Data records

-- -- --

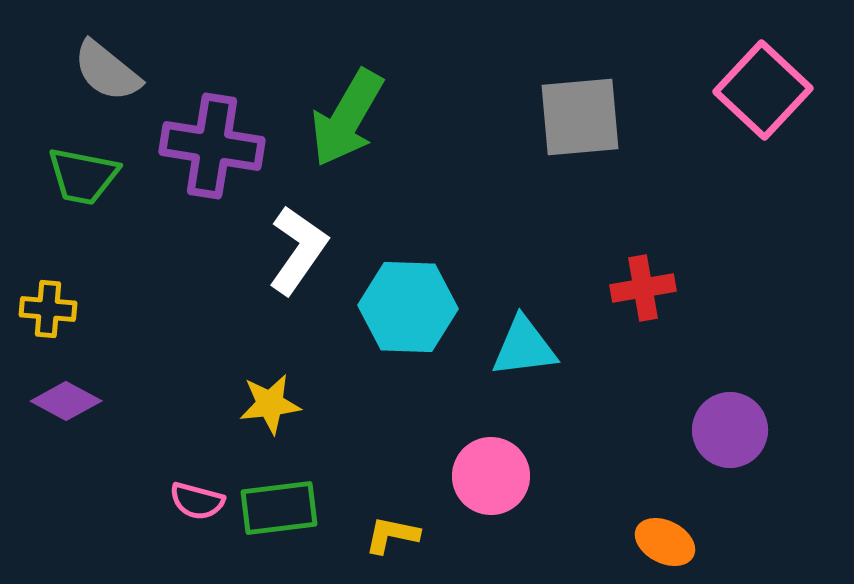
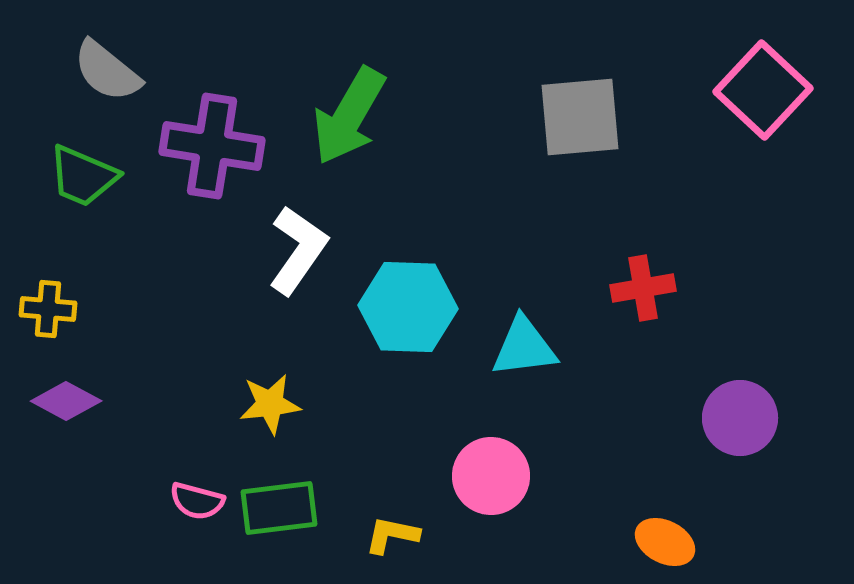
green arrow: moved 2 px right, 2 px up
green trapezoid: rotated 12 degrees clockwise
purple circle: moved 10 px right, 12 px up
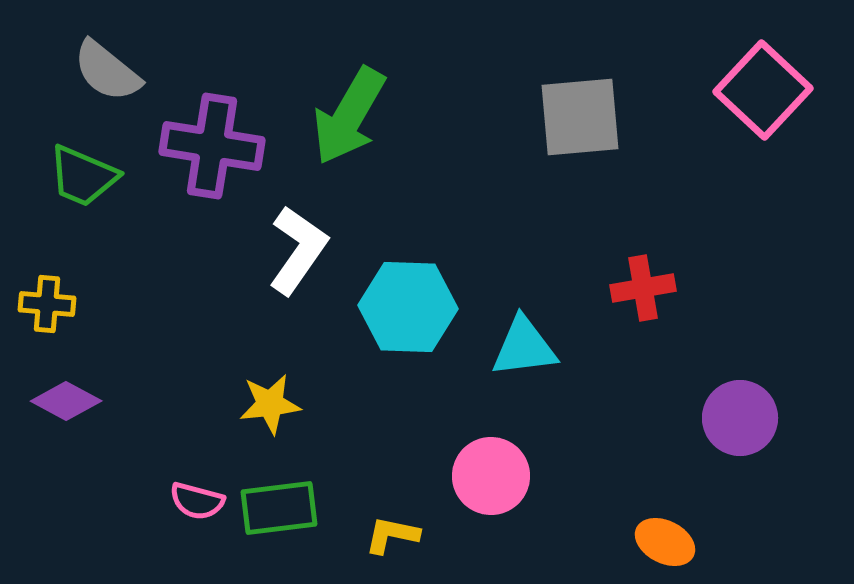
yellow cross: moved 1 px left, 5 px up
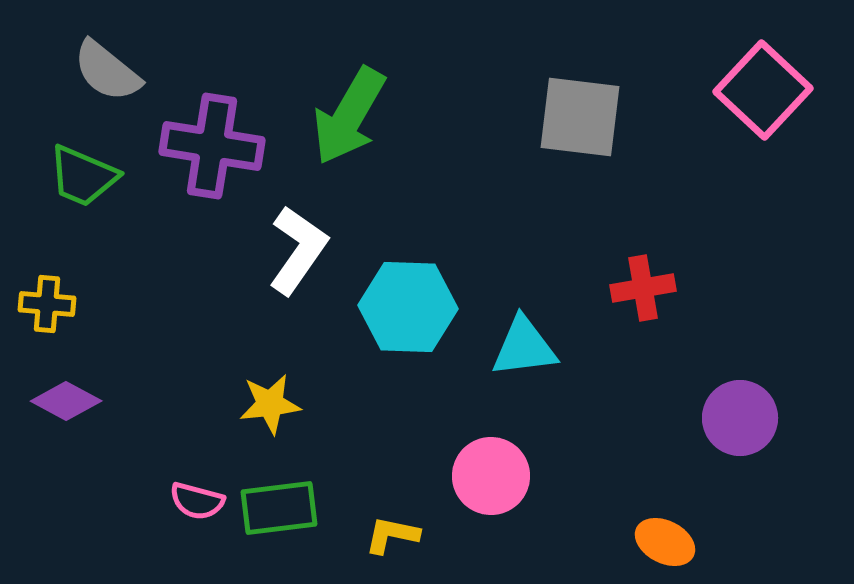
gray square: rotated 12 degrees clockwise
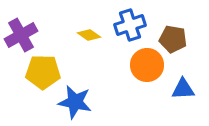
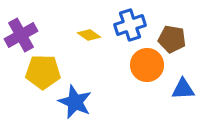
brown pentagon: moved 1 px left
blue star: rotated 12 degrees clockwise
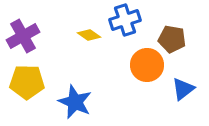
blue cross: moved 5 px left, 5 px up
purple cross: moved 2 px right, 1 px down
yellow pentagon: moved 16 px left, 10 px down
blue triangle: rotated 35 degrees counterclockwise
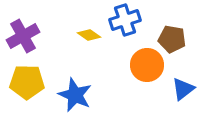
blue star: moved 7 px up
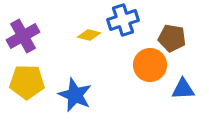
blue cross: moved 2 px left
yellow diamond: rotated 20 degrees counterclockwise
brown pentagon: moved 1 px up
orange circle: moved 3 px right
blue triangle: rotated 35 degrees clockwise
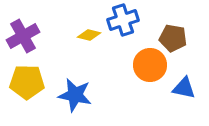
brown pentagon: moved 1 px right
blue triangle: moved 1 px right, 1 px up; rotated 15 degrees clockwise
blue star: rotated 12 degrees counterclockwise
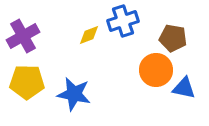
blue cross: moved 1 px down
yellow diamond: rotated 35 degrees counterclockwise
orange circle: moved 6 px right, 5 px down
blue star: moved 1 px left, 1 px up
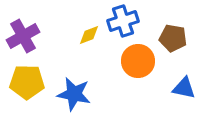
orange circle: moved 18 px left, 9 px up
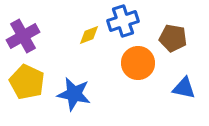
orange circle: moved 2 px down
yellow pentagon: rotated 24 degrees clockwise
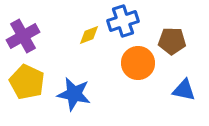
brown pentagon: moved 1 px left, 3 px down; rotated 8 degrees counterclockwise
blue triangle: moved 2 px down
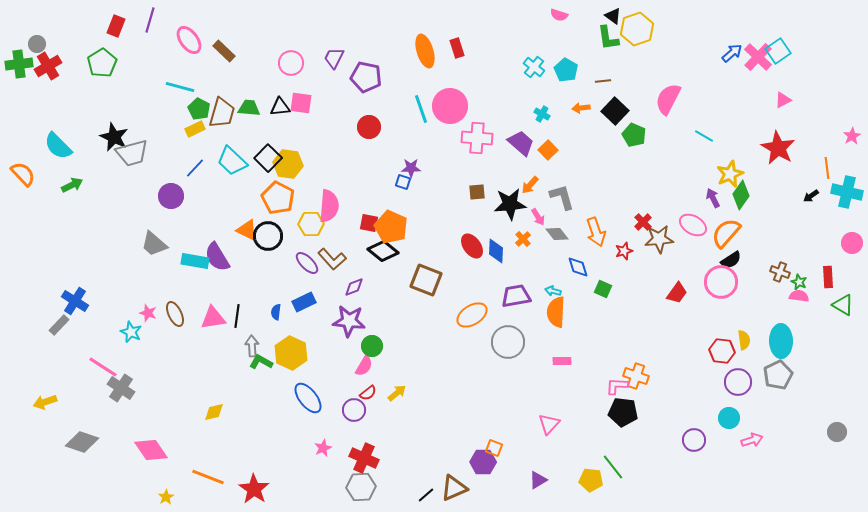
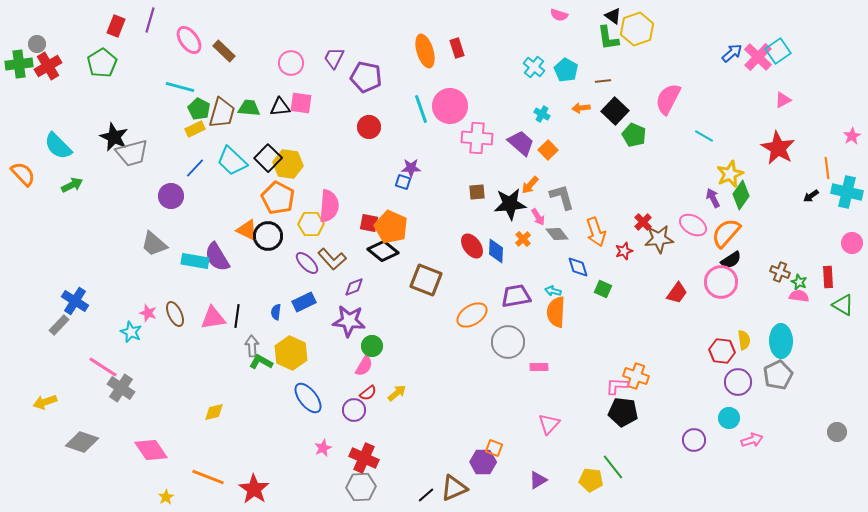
pink rectangle at (562, 361): moved 23 px left, 6 px down
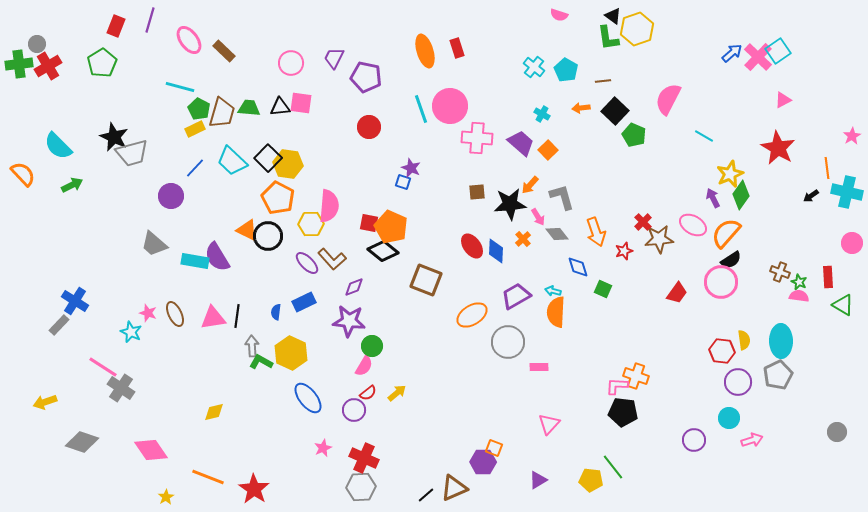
purple star at (411, 168): rotated 24 degrees clockwise
purple trapezoid at (516, 296): rotated 20 degrees counterclockwise
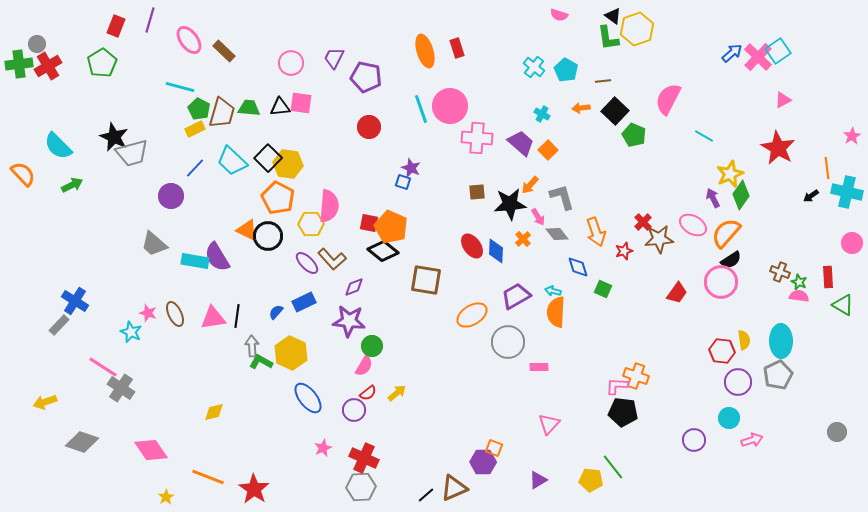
brown square at (426, 280): rotated 12 degrees counterclockwise
blue semicircle at (276, 312): rotated 35 degrees clockwise
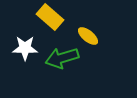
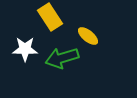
yellow rectangle: rotated 16 degrees clockwise
white star: moved 1 px down
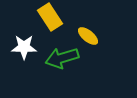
white star: moved 1 px left, 2 px up
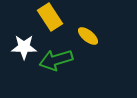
green arrow: moved 6 px left, 2 px down
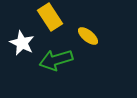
white star: moved 2 px left, 4 px up; rotated 25 degrees clockwise
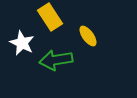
yellow ellipse: rotated 15 degrees clockwise
green arrow: rotated 8 degrees clockwise
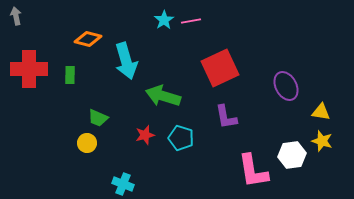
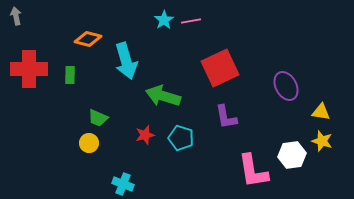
yellow circle: moved 2 px right
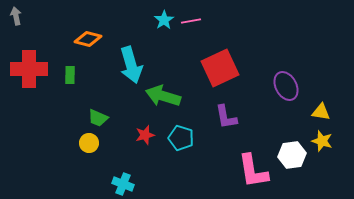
cyan arrow: moved 5 px right, 4 px down
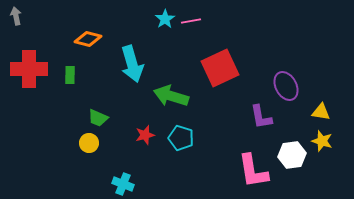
cyan star: moved 1 px right, 1 px up
cyan arrow: moved 1 px right, 1 px up
green arrow: moved 8 px right
purple L-shape: moved 35 px right
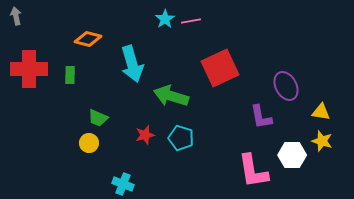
white hexagon: rotated 8 degrees clockwise
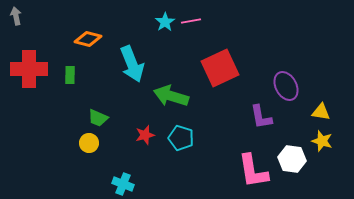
cyan star: moved 3 px down
cyan arrow: rotated 6 degrees counterclockwise
white hexagon: moved 4 px down; rotated 8 degrees clockwise
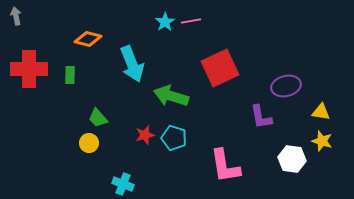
purple ellipse: rotated 76 degrees counterclockwise
green trapezoid: rotated 25 degrees clockwise
cyan pentagon: moved 7 px left
pink L-shape: moved 28 px left, 5 px up
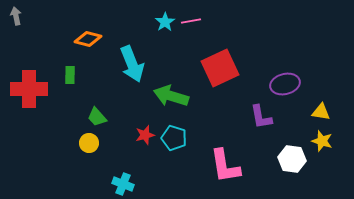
red cross: moved 20 px down
purple ellipse: moved 1 px left, 2 px up
green trapezoid: moved 1 px left, 1 px up
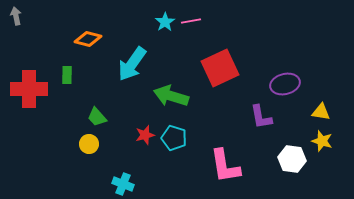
cyan arrow: rotated 57 degrees clockwise
green rectangle: moved 3 px left
yellow circle: moved 1 px down
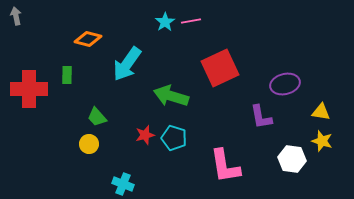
cyan arrow: moved 5 px left
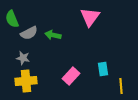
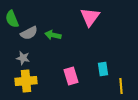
pink rectangle: rotated 60 degrees counterclockwise
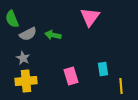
gray semicircle: moved 1 px left, 1 px down
gray star: rotated 16 degrees clockwise
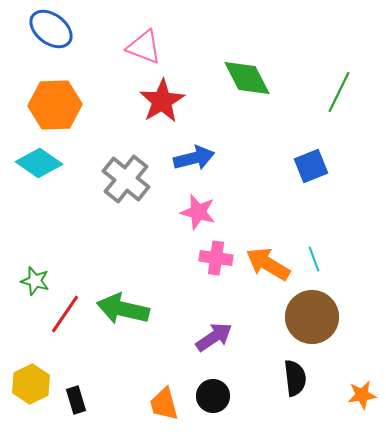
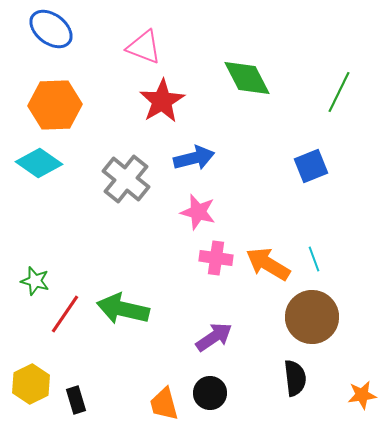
black circle: moved 3 px left, 3 px up
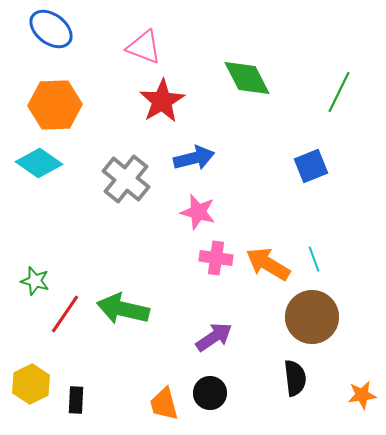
black rectangle: rotated 20 degrees clockwise
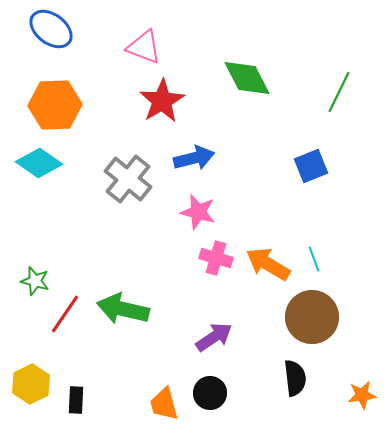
gray cross: moved 2 px right
pink cross: rotated 8 degrees clockwise
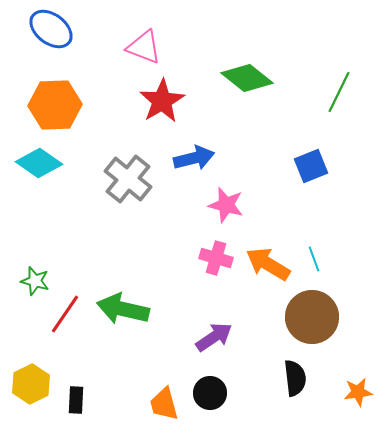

-- -- --

Task to carry out:
Print every line from the one containing "gray cross: moved 2 px right" down to the end of the rows, both ends included. Leave the pictures out.

Written answer:
gray cross: moved 2 px right
pink cross: rotated 8 degrees clockwise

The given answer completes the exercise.